------ PROVIDED RECORDS ------

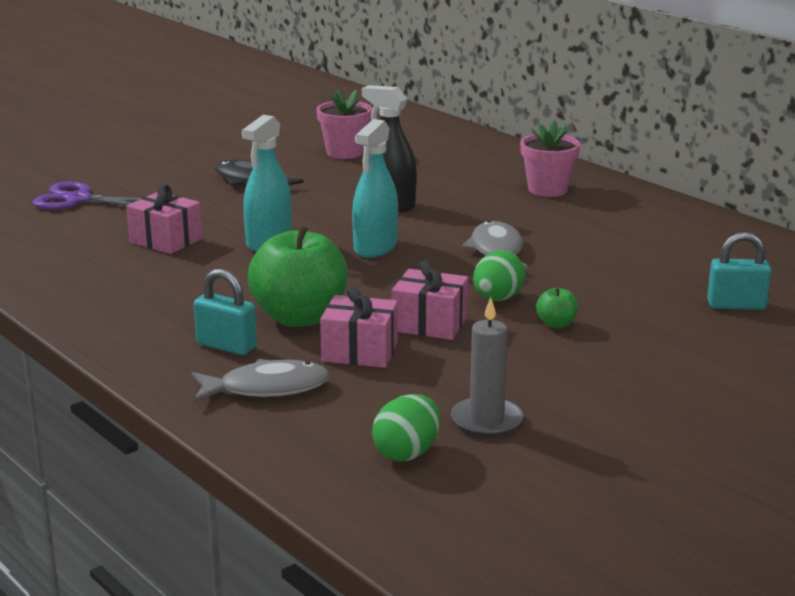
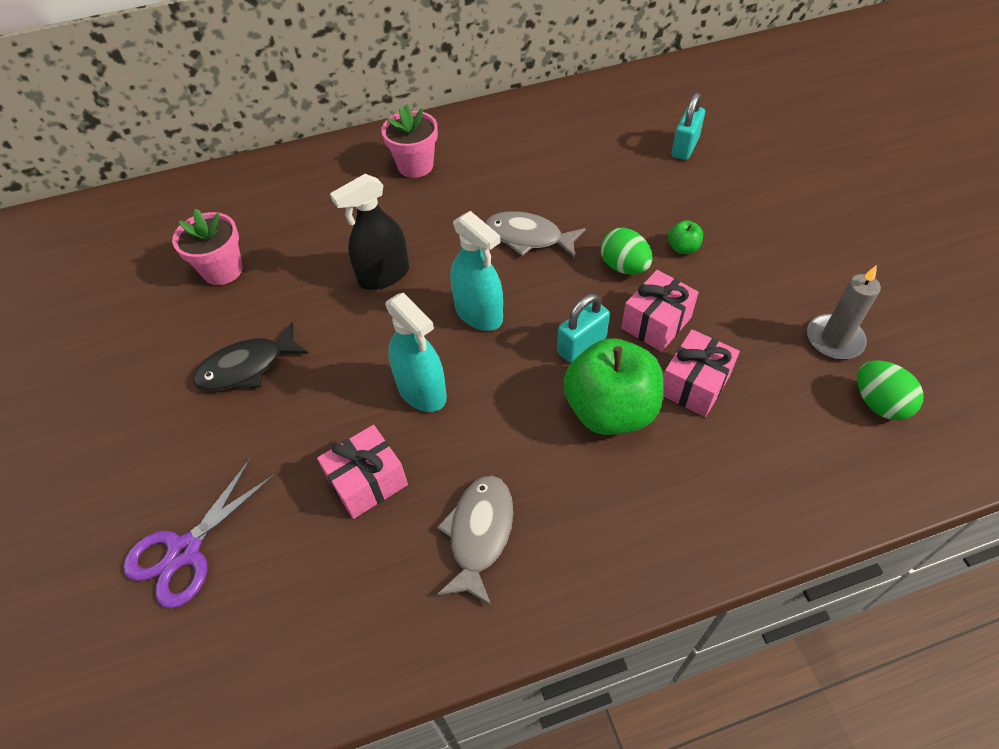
camera: 65 degrees left, 30 degrees up
grey fish [191,359,330,403] -> grey fish moved to [437,476,513,606]
turquoise padlock [194,269,257,355] -> turquoise padlock moved to [557,294,610,363]

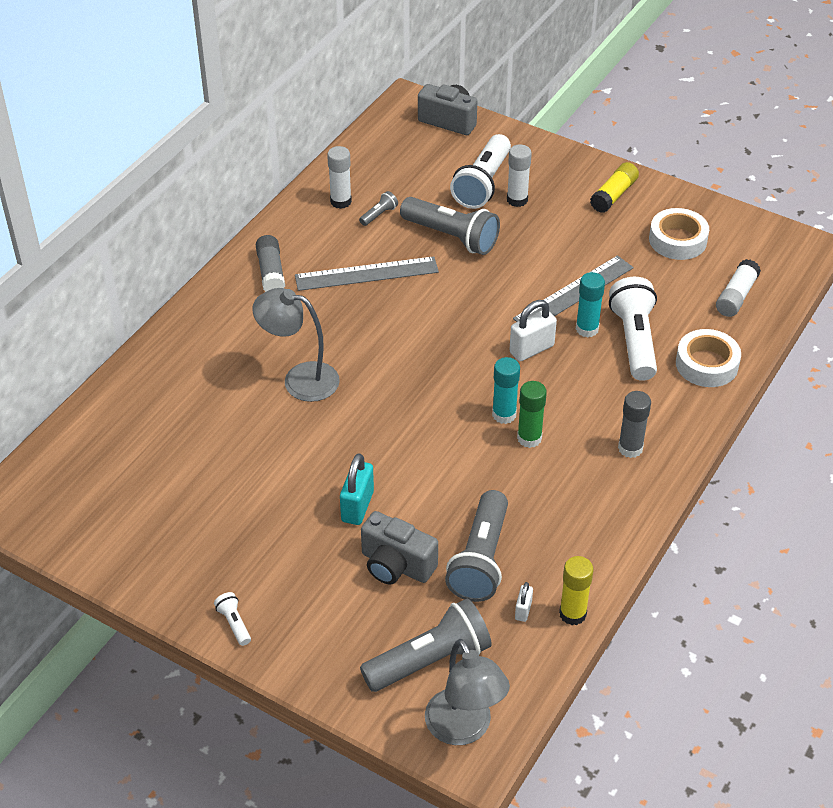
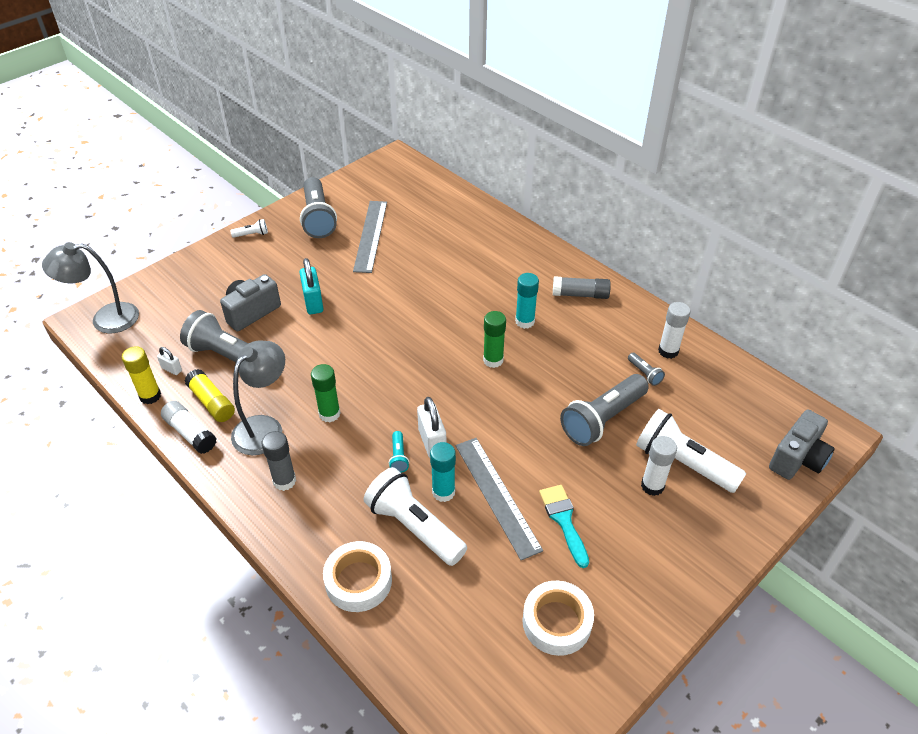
camera: 105 degrees right, 0 degrees up
grey lamp [252,288,340,402] -> grey lamp moved to [231,341,285,455]
grey ruler [295,256,439,291] -> grey ruler moved to [353,201,387,273]
turquoise padlock [340,453,374,525] -> turquoise padlock turned 45 degrees clockwise [299,258,324,314]
grey flashlight [360,598,492,692] -> grey flashlight moved to [300,177,337,238]
turquoise glue stick [492,357,520,424] -> turquoise glue stick moved to [515,273,539,329]
yellow glue stick [590,162,639,213] -> yellow glue stick moved to [185,369,235,422]
white flashlight [609,277,657,381] -> white flashlight turned 150 degrees counterclockwise [363,467,467,566]
white glue stick [716,259,761,317] -> white glue stick moved to [161,401,217,454]
none -> turquoise flashlight [389,431,409,473]
none -> green glue stick [483,311,506,368]
none -> turquoise brush [539,485,589,568]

------

_TASK OBJECTIVE_:
Copy out every entry exactly as written, but not the pictures.

_RESPONSE TO THIS TASK_:
camera: 65 degrees left, 30 degrees up
grey fish [191,359,330,403] -> grey fish moved to [437,476,513,606]
turquoise padlock [194,269,257,355] -> turquoise padlock moved to [557,294,610,363]

camera: 105 degrees right, 0 degrees up
grey lamp [252,288,340,402] -> grey lamp moved to [231,341,285,455]
grey ruler [295,256,439,291] -> grey ruler moved to [353,201,387,273]
turquoise padlock [340,453,374,525] -> turquoise padlock turned 45 degrees clockwise [299,258,324,314]
grey flashlight [360,598,492,692] -> grey flashlight moved to [300,177,337,238]
turquoise glue stick [492,357,520,424] -> turquoise glue stick moved to [515,273,539,329]
yellow glue stick [590,162,639,213] -> yellow glue stick moved to [185,369,235,422]
white flashlight [609,277,657,381] -> white flashlight turned 150 degrees counterclockwise [363,467,467,566]
white glue stick [716,259,761,317] -> white glue stick moved to [161,401,217,454]
none -> turquoise flashlight [389,431,409,473]
none -> green glue stick [483,311,506,368]
none -> turquoise brush [539,485,589,568]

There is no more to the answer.